SUPPLIED DATA:
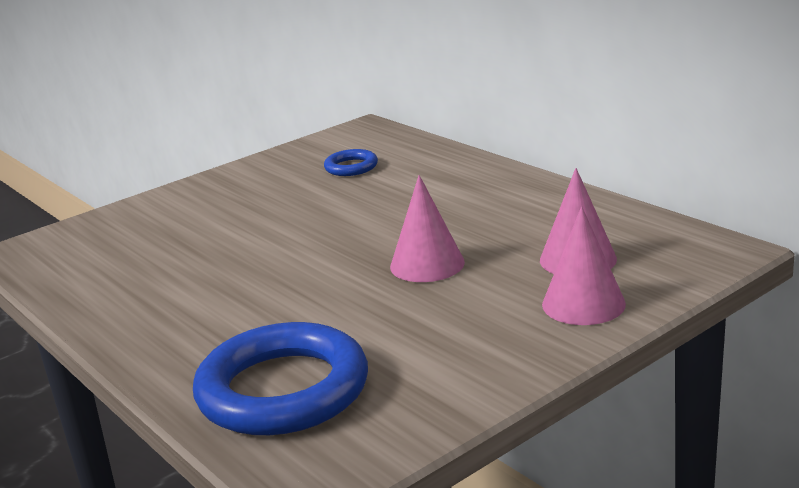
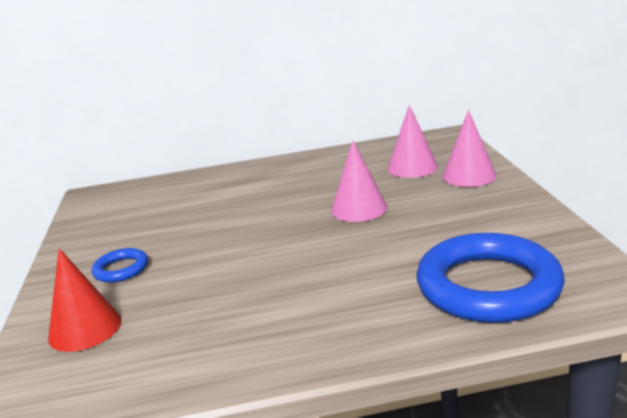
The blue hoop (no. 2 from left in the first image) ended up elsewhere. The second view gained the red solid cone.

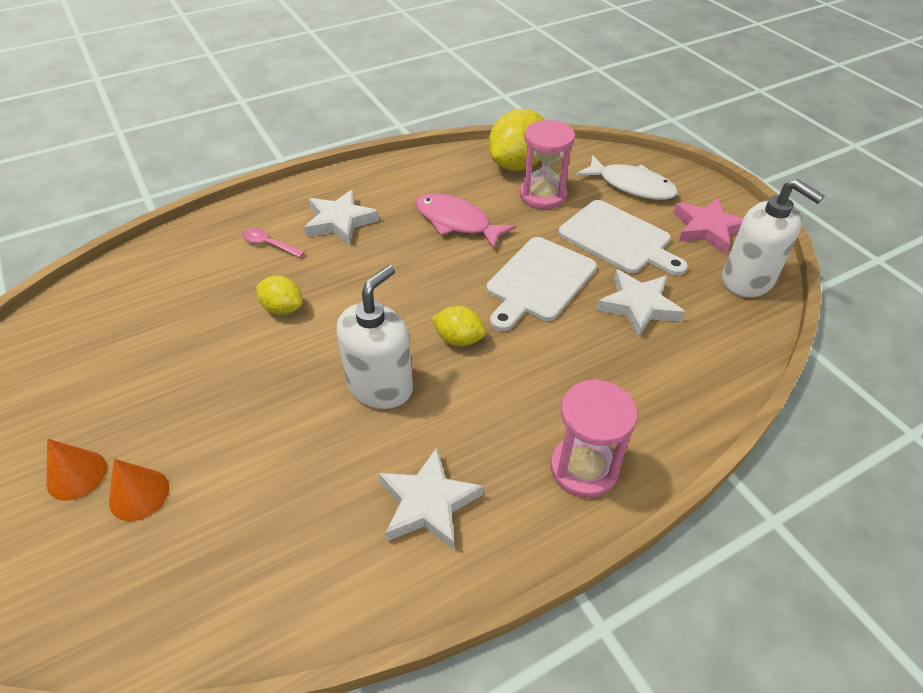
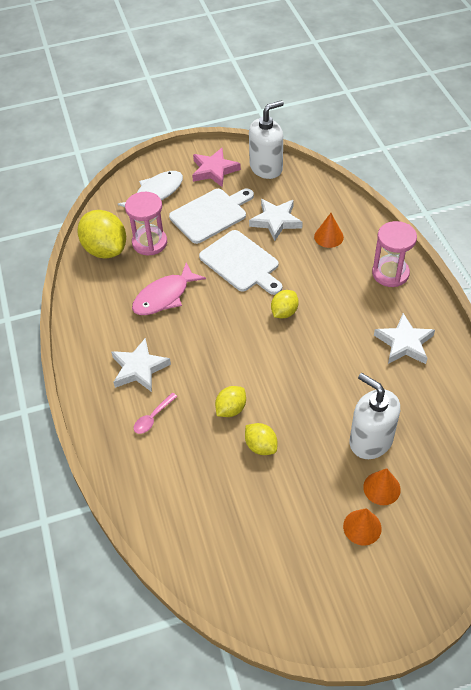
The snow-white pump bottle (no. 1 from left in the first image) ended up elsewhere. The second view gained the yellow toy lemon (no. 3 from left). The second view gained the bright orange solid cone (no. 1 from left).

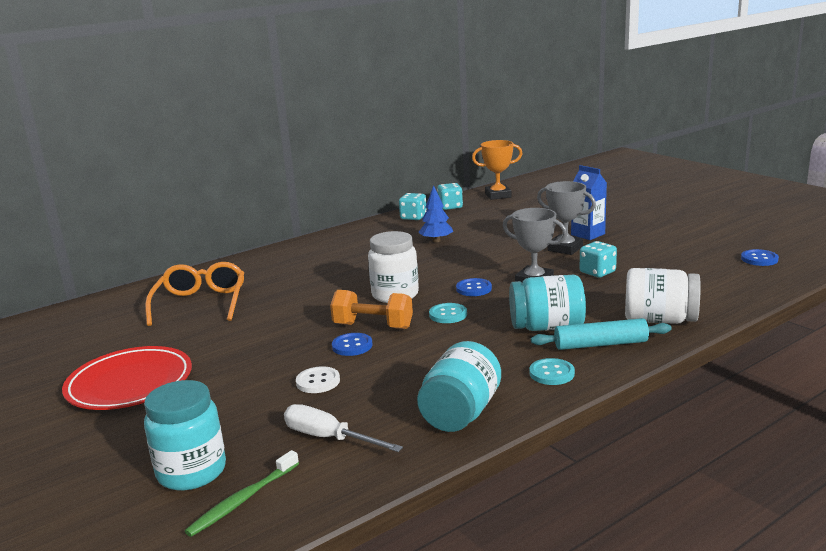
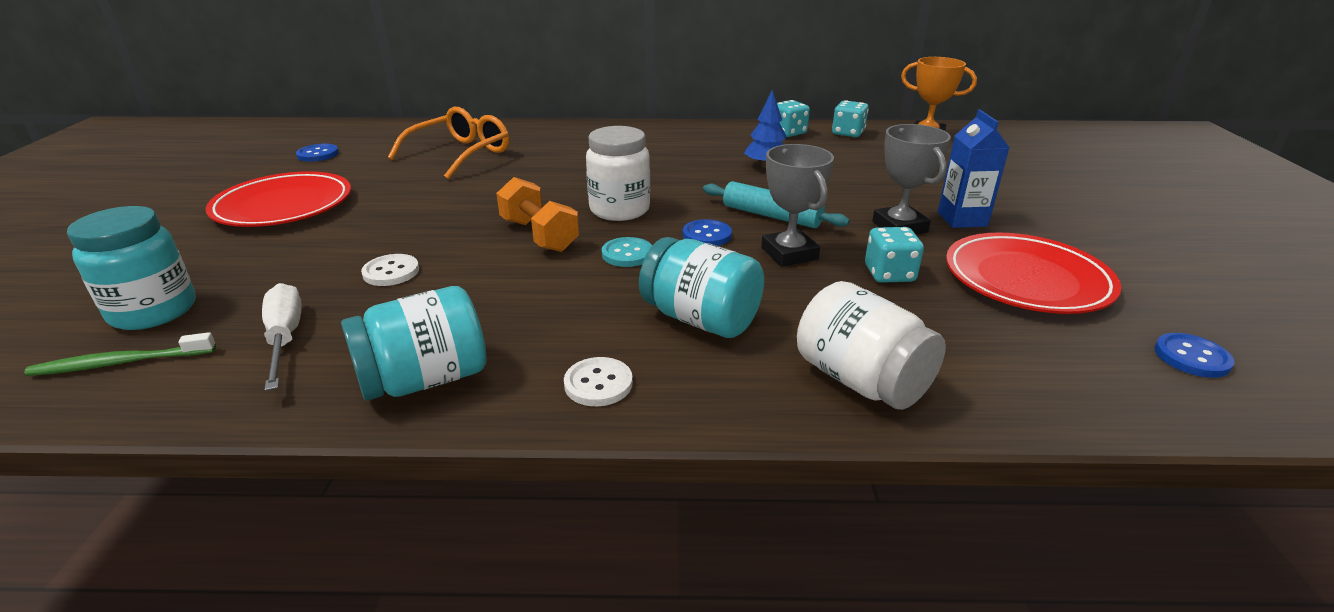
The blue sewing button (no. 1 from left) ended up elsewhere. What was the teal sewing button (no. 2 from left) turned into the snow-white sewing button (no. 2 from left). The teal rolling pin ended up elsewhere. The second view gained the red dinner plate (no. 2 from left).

YOUR INSTRUCTIONS: Set down the material word for word, and drop every picture from it.

SOLUTION FOR THIS TASK:
The blue hoop (no. 2 from left in the first image) ended up elsewhere. The second view gained the red solid cone.

The snow-white pump bottle (no. 1 from left in the first image) ended up elsewhere. The second view gained the yellow toy lemon (no. 3 from left). The second view gained the bright orange solid cone (no. 1 from left).

The blue sewing button (no. 1 from left) ended up elsewhere. What was the teal sewing button (no. 2 from left) turned into the snow-white sewing button (no. 2 from left). The teal rolling pin ended up elsewhere. The second view gained the red dinner plate (no. 2 from left).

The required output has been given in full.